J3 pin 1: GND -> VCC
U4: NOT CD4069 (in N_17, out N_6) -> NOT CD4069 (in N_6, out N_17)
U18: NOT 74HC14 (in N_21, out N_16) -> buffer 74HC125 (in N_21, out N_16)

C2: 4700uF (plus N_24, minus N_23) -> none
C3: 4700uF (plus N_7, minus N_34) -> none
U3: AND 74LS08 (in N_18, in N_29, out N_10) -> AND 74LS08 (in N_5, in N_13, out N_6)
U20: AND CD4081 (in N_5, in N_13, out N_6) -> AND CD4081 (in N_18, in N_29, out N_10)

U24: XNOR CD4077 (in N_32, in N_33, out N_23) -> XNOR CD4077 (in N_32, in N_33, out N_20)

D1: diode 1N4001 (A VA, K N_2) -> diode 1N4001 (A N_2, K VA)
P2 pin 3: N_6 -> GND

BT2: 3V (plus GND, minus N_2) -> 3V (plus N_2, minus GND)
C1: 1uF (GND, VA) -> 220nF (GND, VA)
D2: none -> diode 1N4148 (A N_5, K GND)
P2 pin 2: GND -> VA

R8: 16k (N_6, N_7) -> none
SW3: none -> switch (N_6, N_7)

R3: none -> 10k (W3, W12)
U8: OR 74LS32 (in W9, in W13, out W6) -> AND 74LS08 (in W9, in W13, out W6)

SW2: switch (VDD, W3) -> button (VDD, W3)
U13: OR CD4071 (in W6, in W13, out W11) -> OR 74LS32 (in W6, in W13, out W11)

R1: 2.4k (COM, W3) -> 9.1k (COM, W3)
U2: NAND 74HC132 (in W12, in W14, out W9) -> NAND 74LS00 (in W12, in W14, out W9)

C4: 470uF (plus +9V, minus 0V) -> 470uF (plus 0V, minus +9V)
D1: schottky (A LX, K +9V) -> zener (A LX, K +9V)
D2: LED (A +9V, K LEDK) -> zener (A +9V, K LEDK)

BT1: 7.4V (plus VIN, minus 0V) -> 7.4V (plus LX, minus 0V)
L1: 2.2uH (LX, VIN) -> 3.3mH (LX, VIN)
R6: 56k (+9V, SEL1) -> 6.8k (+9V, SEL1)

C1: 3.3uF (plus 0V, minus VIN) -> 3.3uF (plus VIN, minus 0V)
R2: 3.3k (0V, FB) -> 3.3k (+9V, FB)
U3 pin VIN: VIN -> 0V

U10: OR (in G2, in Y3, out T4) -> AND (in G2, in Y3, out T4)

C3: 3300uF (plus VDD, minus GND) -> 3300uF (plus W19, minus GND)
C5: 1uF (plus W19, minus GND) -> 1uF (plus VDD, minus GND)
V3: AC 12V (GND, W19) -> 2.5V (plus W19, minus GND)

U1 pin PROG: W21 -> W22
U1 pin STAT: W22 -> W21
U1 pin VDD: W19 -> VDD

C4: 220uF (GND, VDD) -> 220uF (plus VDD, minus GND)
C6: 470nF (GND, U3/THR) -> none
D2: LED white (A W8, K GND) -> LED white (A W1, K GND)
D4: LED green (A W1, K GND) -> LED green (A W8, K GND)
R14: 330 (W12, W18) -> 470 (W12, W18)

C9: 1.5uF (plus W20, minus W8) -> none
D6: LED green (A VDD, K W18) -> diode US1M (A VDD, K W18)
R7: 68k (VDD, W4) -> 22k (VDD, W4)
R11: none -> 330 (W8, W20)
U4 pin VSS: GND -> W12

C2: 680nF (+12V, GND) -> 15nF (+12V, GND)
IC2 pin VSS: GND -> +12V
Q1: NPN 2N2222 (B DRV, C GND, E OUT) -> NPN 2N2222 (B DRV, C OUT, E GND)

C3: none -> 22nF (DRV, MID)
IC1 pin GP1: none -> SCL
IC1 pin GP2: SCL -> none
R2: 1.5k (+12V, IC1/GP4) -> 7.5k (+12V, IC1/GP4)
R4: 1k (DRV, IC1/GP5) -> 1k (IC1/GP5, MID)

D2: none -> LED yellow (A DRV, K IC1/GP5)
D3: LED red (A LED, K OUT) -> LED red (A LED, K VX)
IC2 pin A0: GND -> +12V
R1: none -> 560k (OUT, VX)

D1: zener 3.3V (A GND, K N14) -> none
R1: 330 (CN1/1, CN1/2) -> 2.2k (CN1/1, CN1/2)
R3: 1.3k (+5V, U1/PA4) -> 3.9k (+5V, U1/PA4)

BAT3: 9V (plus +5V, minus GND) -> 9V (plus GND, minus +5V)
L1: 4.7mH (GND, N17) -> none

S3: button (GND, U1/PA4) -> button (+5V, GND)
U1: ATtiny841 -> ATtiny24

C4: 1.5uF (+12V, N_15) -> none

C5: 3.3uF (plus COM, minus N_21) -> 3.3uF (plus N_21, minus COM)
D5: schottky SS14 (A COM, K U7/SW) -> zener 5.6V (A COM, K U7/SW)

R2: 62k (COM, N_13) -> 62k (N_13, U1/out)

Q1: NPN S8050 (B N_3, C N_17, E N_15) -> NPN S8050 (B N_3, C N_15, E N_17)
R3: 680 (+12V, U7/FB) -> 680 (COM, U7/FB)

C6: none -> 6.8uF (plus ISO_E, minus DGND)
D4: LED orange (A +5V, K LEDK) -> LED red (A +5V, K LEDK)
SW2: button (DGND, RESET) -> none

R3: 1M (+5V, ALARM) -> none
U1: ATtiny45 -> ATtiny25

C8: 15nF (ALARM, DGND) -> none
··········
## Required action
Could you write out all the entries word for word?

## Answer below
J3 pin 1: GND -> VCC
U4: NOT CD4069 (in N_17, out N_6) -> NOT CD4069 (in N_6, out N_17)
U18: NOT 74HC14 (in N_21, out N_16) -> buffer 74HC125 (in N_21, out N_16)

C2: 4700uF (plus N_24, minus N_23) -> none
C3: 4700uF (plus N_7, minus N_34) -> none
U3: AND 74LS08 (in N_18, in N_29, out N_10) -> AND 74LS08 (in N_5, in N_13, out N_6)
U20: AND CD4081 (in N_5, in N_13, out N_6) -> AND CD4081 (in N_18, in N_29, out N_10)

U24: XNOR CD4077 (in N_32, in N_33, out N_23) -> XNOR CD4077 (in N_32, in N_33, out N_20)

D1: diode 1N4001 (A VA, K N_2) -> diode 1N4001 (A N_2, K VA)
P2 pin 3: N_6 -> GND

BT2: 3V (plus GND, minus N_2) -> 3V (plus N_2, minus GND)
C1: 1uF (GND, VA) -> 220nF (GND, VA)
D2: none -> diode 1N4148 (A N_5, K GND)
P2 pin 2: GND -> VA

R8: 16k (N_6, N_7) -> none
SW3: none -> switch (N_6, N_7)

R3: none -> 10k (W3, W12)
U8: OR 74LS32 (in W9, in W13, out W6) -> AND 74LS08 (in W9, in W13, out W6)

SW2: switch (VDD, W3) -> button (VDD, W3)
U13: OR CD4071 (in W6, in W13, out W11) -> OR 74LS32 (in W6, in W13, out W11)

R1: 2.4k (COM, W3) -> 9.1k (COM, W3)
U2: NAND 74HC132 (in W12, in W14, out W9) -> NAND 74LS00 (in W12, in W14, out W9)

C4: 470uF (plus +9V, minus 0V) -> 470uF (plus 0V, minus +9V)
D1: schottky (A LX, K +9V) -> zener (A LX, K +9V)
D2: LED (A +9V, K LEDK) -> zener (A +9V, K LEDK)

BT1: 7.4V (plus VIN, minus 0V) -> 7.4V (plus LX, minus 0V)
L1: 2.2uH (LX, VIN) -> 3.3mH (LX, VIN)
R6: 56k (+9V, SEL1) -> 6.8k (+9V, SEL1)

C1: 3.3uF (plus 0V, minus VIN) -> 3.3uF (plus VIN, minus 0V)
R2: 3.3k (0V, FB) -> 3.3k (+9V, FB)
U3 pin VIN: VIN -> 0V

U10: OR (in G2, in Y3, out T4) -> AND (in G2, in Y3, out T4)

C3: 3300uF (plus VDD, minus GND) -> 3300uF (plus W19, minus GND)
C5: 1uF (plus W19, minus GND) -> 1uF (plus VDD, minus GND)
V3: AC 12V (GND, W19) -> 2.5V (plus W19, minus GND)

U1 pin PROG: W21 -> W22
U1 pin STAT: W22 -> W21
U1 pin VDD: W19 -> VDD

C4: 220uF (GND, VDD) -> 220uF (plus VDD, minus GND)
C6: 470nF (GND, U3/THR) -> none
D2: LED white (A W8, K GND) -> LED white (A W1, K GND)
D4: LED green (A W1, K GND) -> LED green (A W8, K GND)
R14: 330 (W12, W18) -> 470 (W12, W18)

C9: 1.5uF (plus W20, minus W8) -> none
D6: LED green (A VDD, K W18) -> diode US1M (A VDD, K W18)
R7: 68k (VDD, W4) -> 22k (VDD, W4)
R11: none -> 330 (W8, W20)
U4 pin VSS: GND -> W12

C2: 680nF (+12V, GND) -> 15nF (+12V, GND)
IC2 pin VSS: GND -> +12V
Q1: NPN 2N2222 (B DRV, C GND, E OUT) -> NPN 2N2222 (B DRV, C OUT, E GND)

C3: none -> 22nF (DRV, MID)
IC1 pin GP1: none -> SCL
IC1 pin GP2: SCL -> none
R2: 1.5k (+12V, IC1/GP4) -> 7.5k (+12V, IC1/GP4)
R4: 1k (DRV, IC1/GP5) -> 1k (IC1/GP5, MID)

D2: none -> LED yellow (A DRV, K IC1/GP5)
D3: LED red (A LED, K OUT) -> LED red (A LED, K VX)
IC2 pin A0: GND -> +12V
R1: none -> 560k (OUT, VX)

D1: zener 3.3V (A GND, K N14) -> none
R1: 330 (CN1/1, CN1/2) -> 2.2k (CN1/1, CN1/2)
R3: 1.3k (+5V, U1/PA4) -> 3.9k (+5V, U1/PA4)

BAT3: 9V (plus +5V, minus GND) -> 9V (plus GND, minus +5V)
L1: 4.7mH (GND, N17) -> none

S3: button (GND, U1/PA4) -> button (+5V, GND)
U1: ATtiny841 -> ATtiny24

C4: 1.5uF (+12V, N_15) -> none

C5: 3.3uF (plus COM, minus N_21) -> 3.3uF (plus N_21, minus COM)
D5: schottky SS14 (A COM, K U7/SW) -> zener 5.6V (A COM, K U7/SW)

R2: 62k (COM, N_13) -> 62k (N_13, U1/out)

Q1: NPN S8050 (B N_3, C N_17, E N_15) -> NPN S8050 (B N_3, C N_15, E N_17)
R3: 680 (+12V, U7/FB) -> 680 (COM, U7/FB)

C6: none -> 6.8uF (plus ISO_E, minus DGND)
D4: LED orange (A +5V, K LEDK) -> LED red (A +5V, K LEDK)
SW2: button (DGND, RESET) -> none

R3: 1M (+5V, ALARM) -> none
U1: ATtiny45 -> ATtiny25

C8: 15nF (ALARM, DGND) -> none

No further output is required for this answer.